*** Task data Section Begins ***

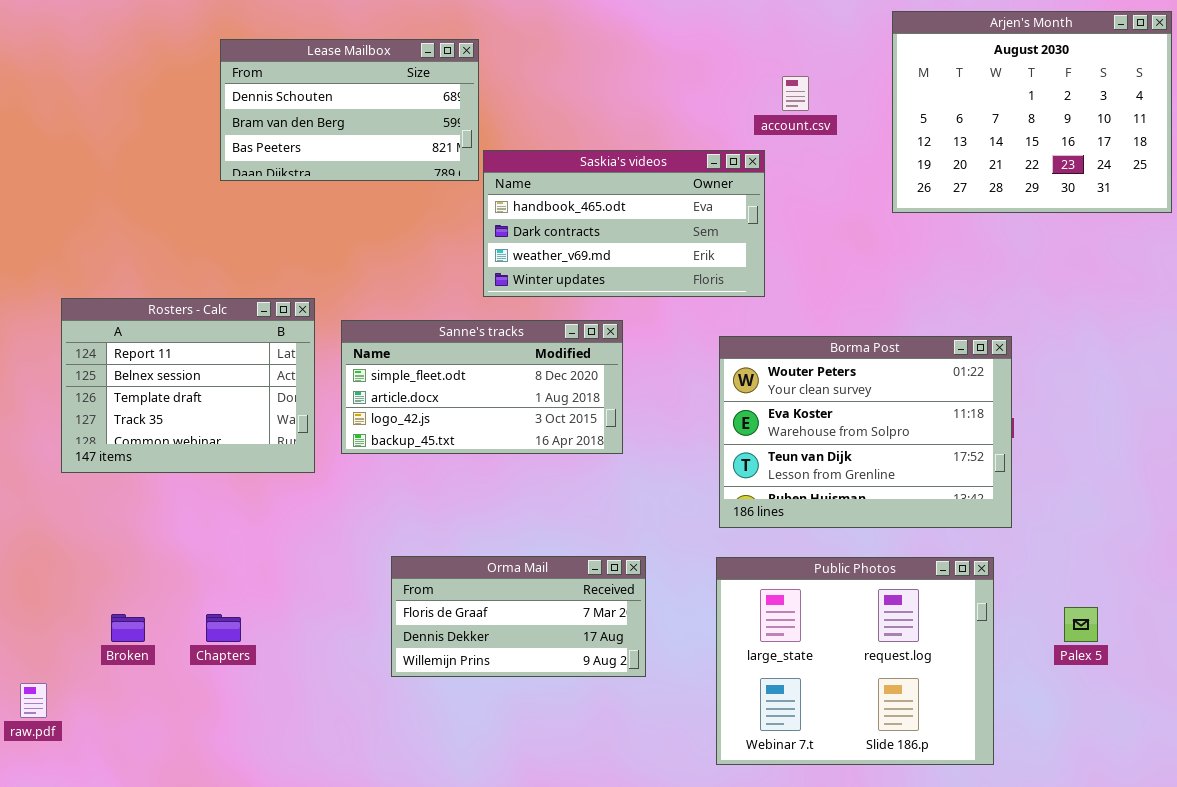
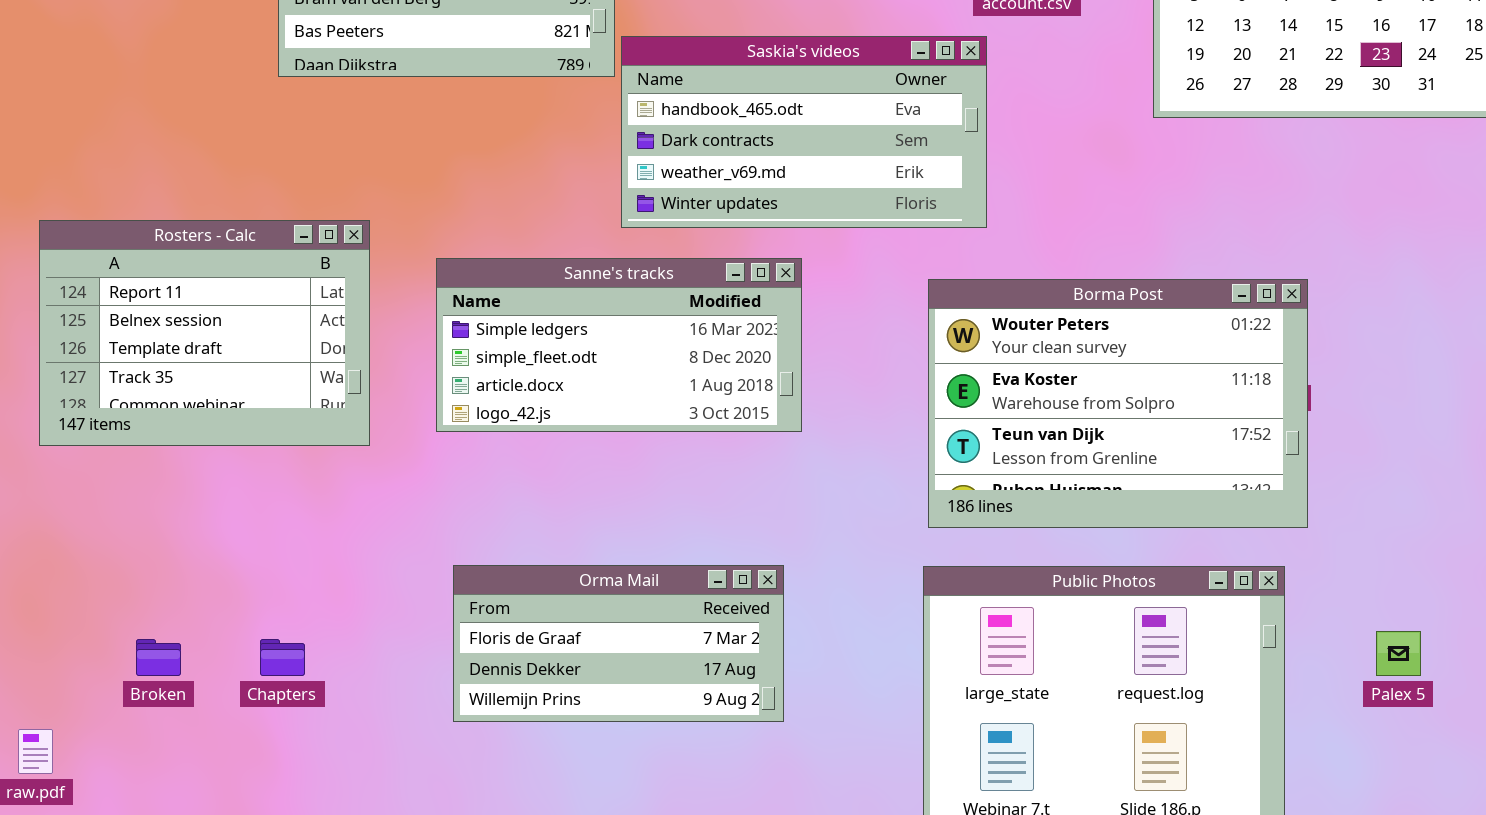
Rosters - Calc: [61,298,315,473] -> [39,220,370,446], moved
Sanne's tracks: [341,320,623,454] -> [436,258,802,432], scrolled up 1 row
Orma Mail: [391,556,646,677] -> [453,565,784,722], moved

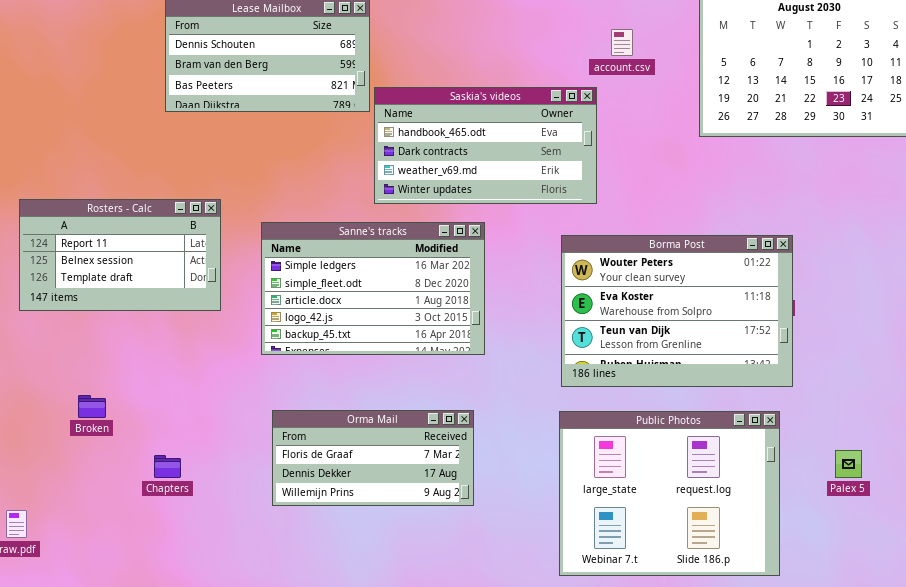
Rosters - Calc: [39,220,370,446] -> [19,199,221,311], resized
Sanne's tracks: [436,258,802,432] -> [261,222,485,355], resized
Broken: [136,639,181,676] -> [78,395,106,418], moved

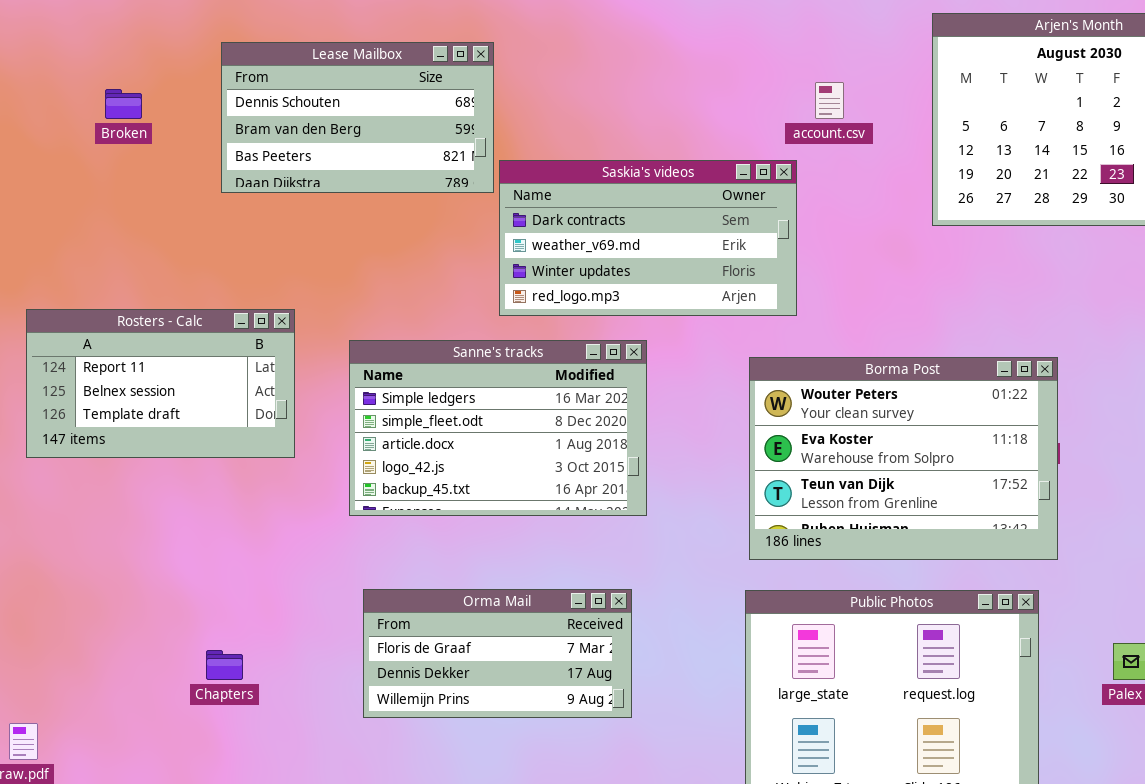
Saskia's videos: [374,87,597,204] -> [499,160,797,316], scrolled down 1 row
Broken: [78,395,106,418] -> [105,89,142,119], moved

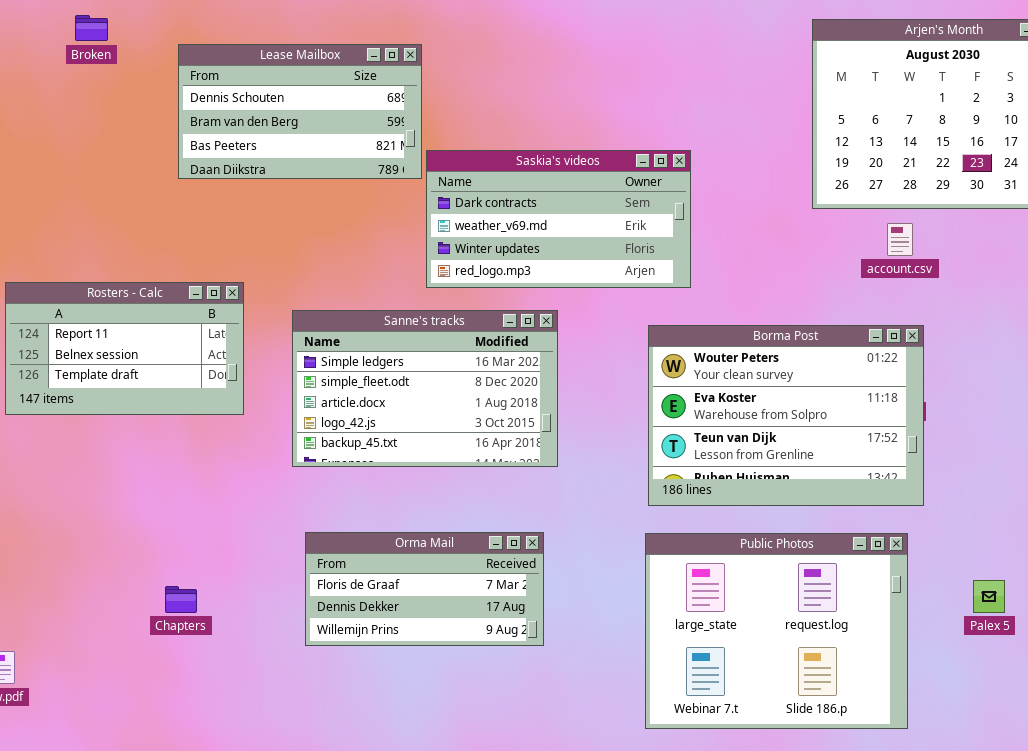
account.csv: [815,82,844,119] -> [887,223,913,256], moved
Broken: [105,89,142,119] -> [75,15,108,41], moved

*** Task data Section Ends ***
*** Task data Section Begins ***

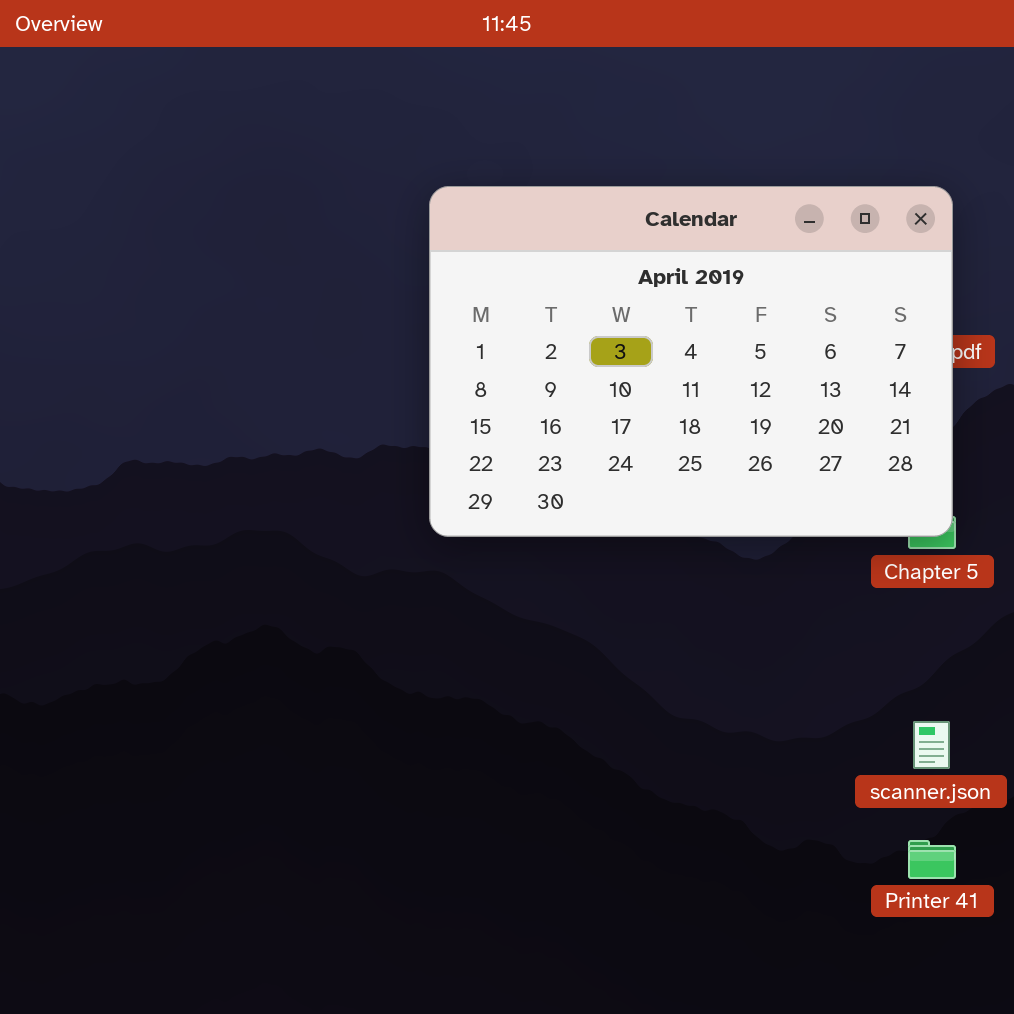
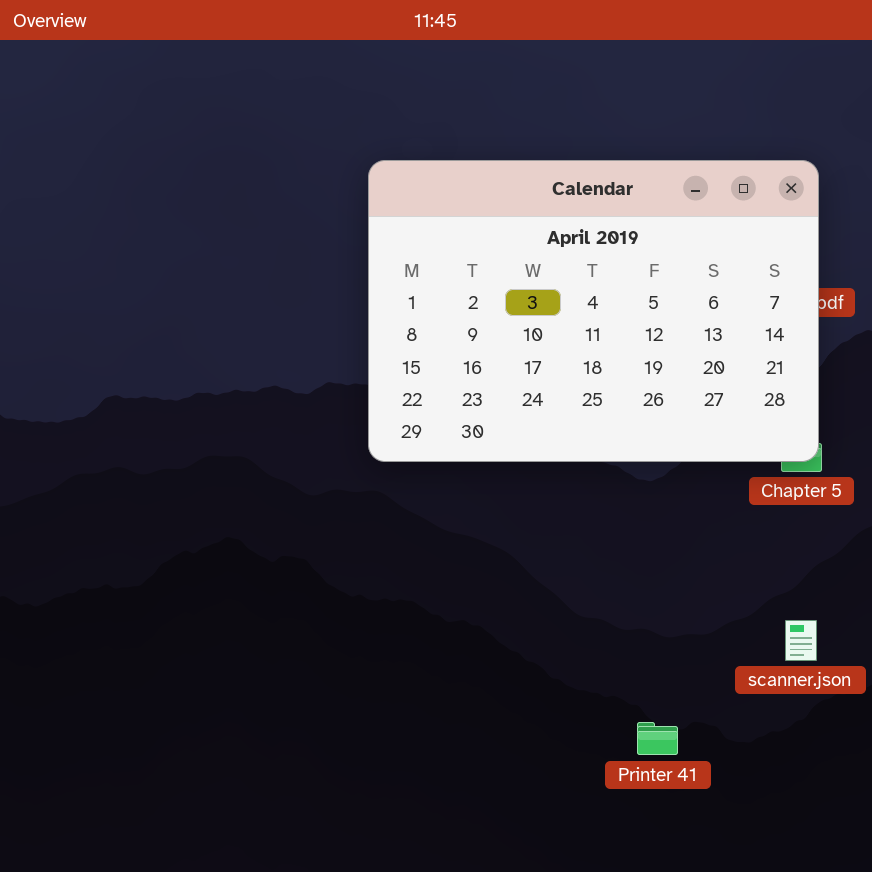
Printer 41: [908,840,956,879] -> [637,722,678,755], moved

*** Task data Section Ends ***

| Problem statement |
Apply a filter for "tracks" to the entries and show each line that passes.

| Exercise output |
Sanne's tracks: [341,320,623,454] -> [436,258,802,432], scrolled up 1 row
Sanne's tracks: [436,258,802,432] -> [261,222,485,355], resized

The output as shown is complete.